■ Dataset excerpts ■
####################
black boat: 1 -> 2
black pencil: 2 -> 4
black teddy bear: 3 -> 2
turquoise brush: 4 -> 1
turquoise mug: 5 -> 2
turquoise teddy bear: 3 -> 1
####################
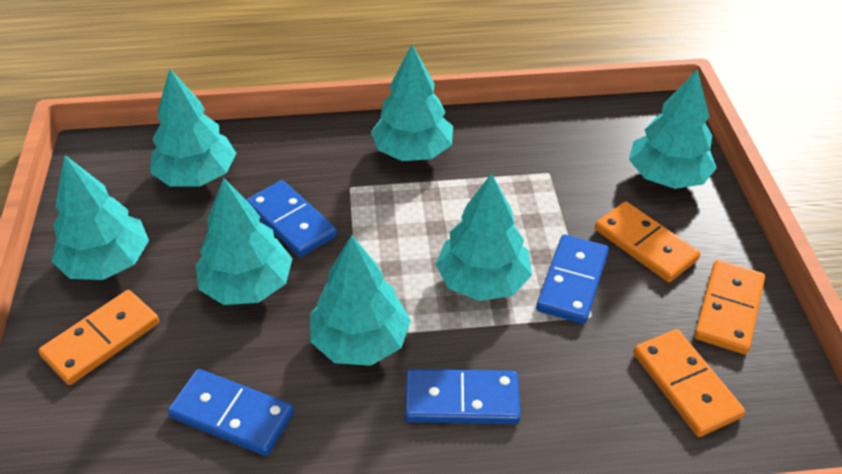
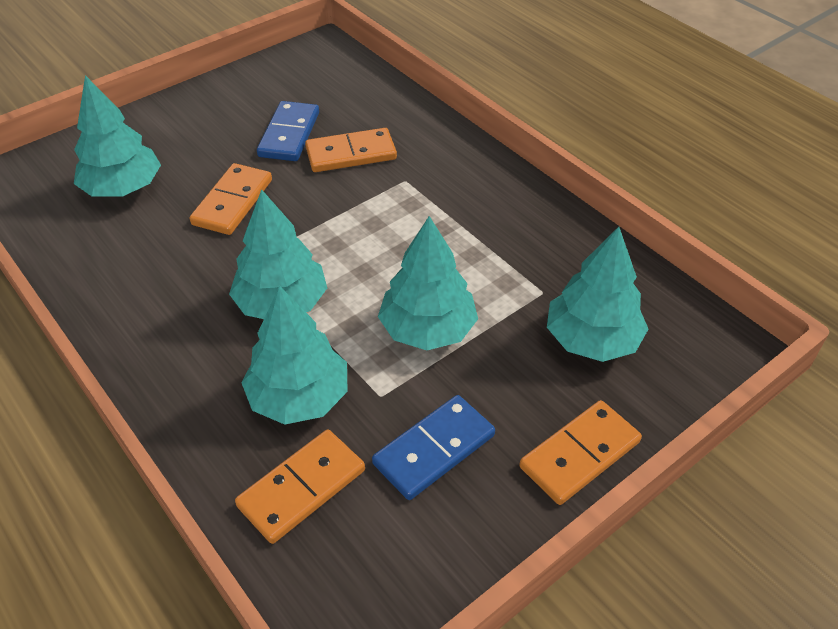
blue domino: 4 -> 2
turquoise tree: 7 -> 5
####################
■ Prompt ■
The answer should consist of every line from the listing above that includes the word "black".

■ Expected answer ■
black boat: 1 -> 2
black pencil: 2 -> 4
black teddy bear: 3 -> 2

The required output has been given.